[INPUT DATA — start]

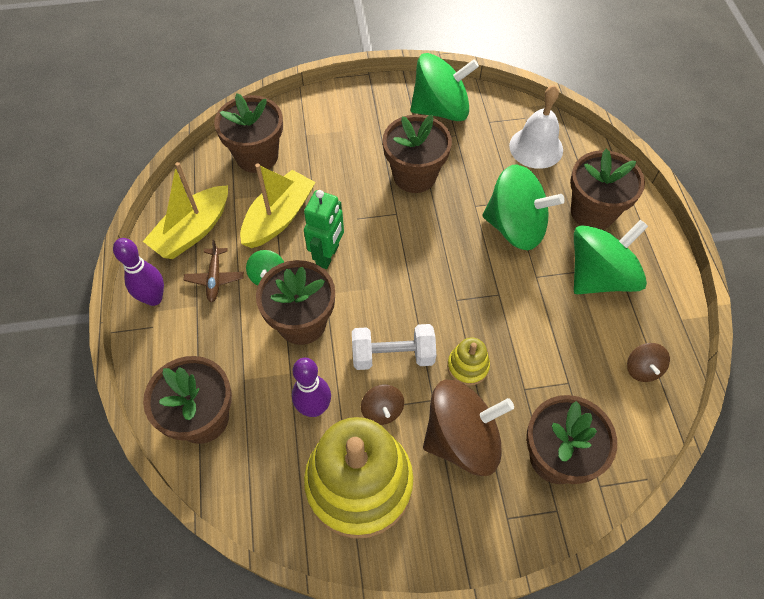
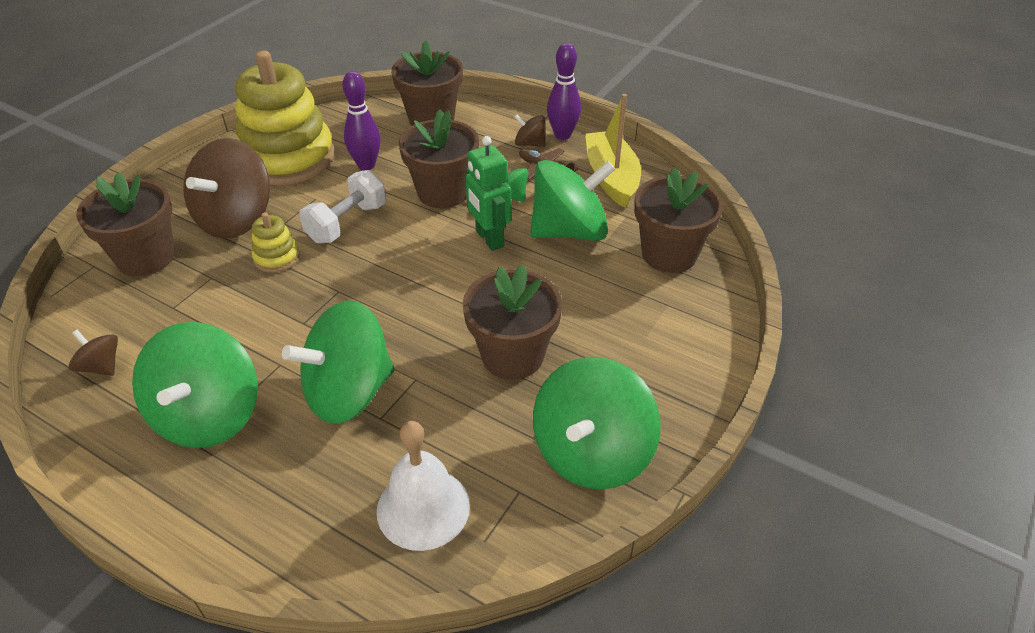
camera: 130 degrees right, 15 degrees down
(279, 217) = (569, 231): yellow boat -> green spinning top
(382, 410) = (316, 194): brown spinning top -> brown spinning top (529, 144)
(592, 212) = (273, 482): brown flower pot -> none

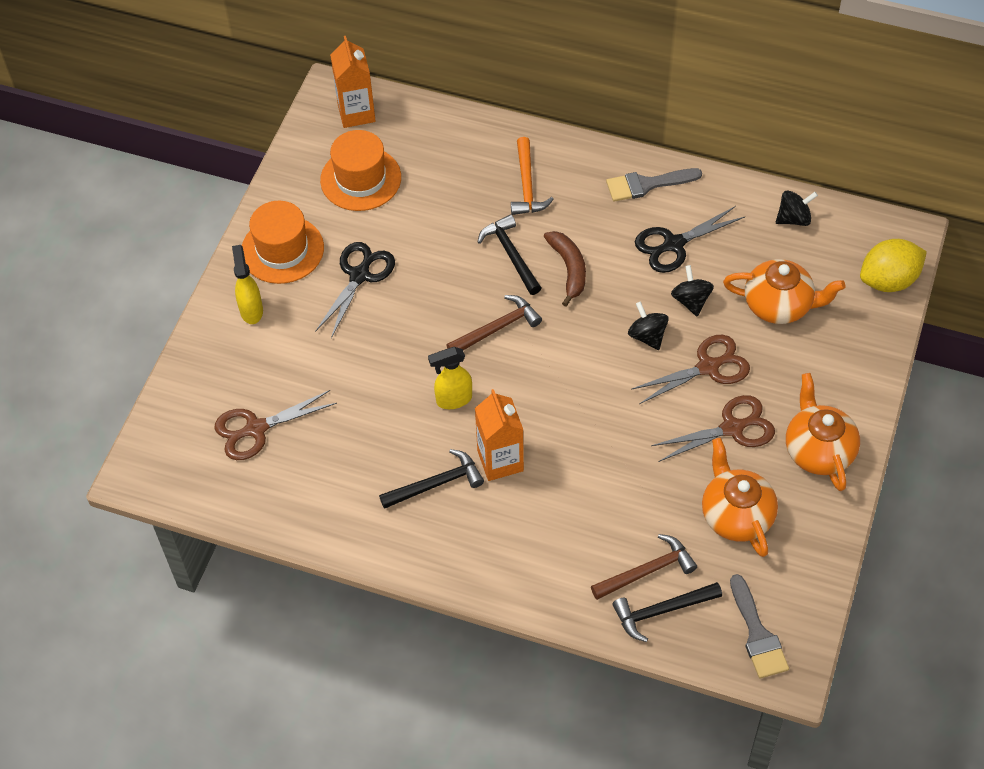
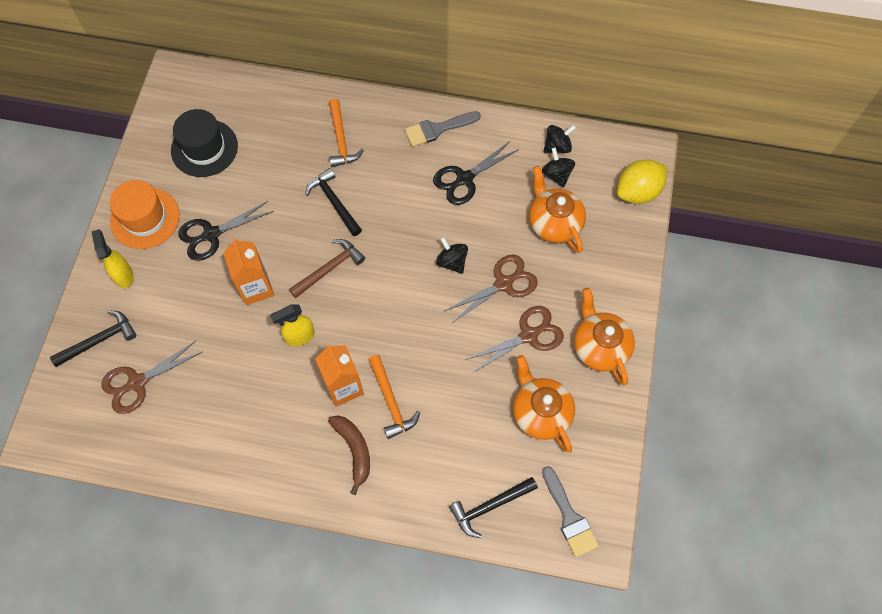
camera: 10 degrees left, 10 degrees up
(356, 113) = (195, 90): orange carton -> orange carton (256, 288)
(359, 275) = (211, 234): black scissors -> black scissors turned 135 degrees counterclockwise
(360, 179) = (204, 148): orange hat -> black hat
(436, 484) = (293, 414): black hammer -> black hammer (99, 340)
(555, 483) = (391, 401): none -> orange hammer
(569, 269) = (382, 210): brown banana -> brown banana (354, 450)
(647, 571) = (474, 471): brown hammer -> none
(691, 300) = (483, 227): black spinning top -> black spinning top (556, 175)
(779, 305) = (554, 223): orange teapot -> orange teapot turned 120 degrees counterclockwise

[INPUT DATA — finish]

ASSIGNMENT: Begin with the line holding "(382, 410) = (316, 194): brown" and end with the last line of the listing. Reproduce each of those lines exactly, and leave every picture out.

RESPONSE TO THIS TASK:
(382, 410) = (316, 194): brown spinning top -> brown spinning top (529, 144)
(592, 212) = (273, 482): brown flower pot -> none

camera: 10 degrees left, 10 degrees up
(356, 113) = (195, 90): orange carton -> orange carton (256, 288)
(359, 275) = (211, 234): black scissors -> black scissors turned 135 degrees counterclockwise
(360, 179) = (204, 148): orange hat -> black hat
(436, 484) = (293, 414): black hammer -> black hammer (99, 340)
(555, 483) = (391, 401): none -> orange hammer
(569, 269) = (382, 210): brown banana -> brown banana (354, 450)
(647, 571) = (474, 471): brown hammer -> none
(691, 300) = (483, 227): black spinning top -> black spinning top (556, 175)
(779, 305) = (554, 223): orange teapot -> orange teapot turned 120 degrees counterclockwise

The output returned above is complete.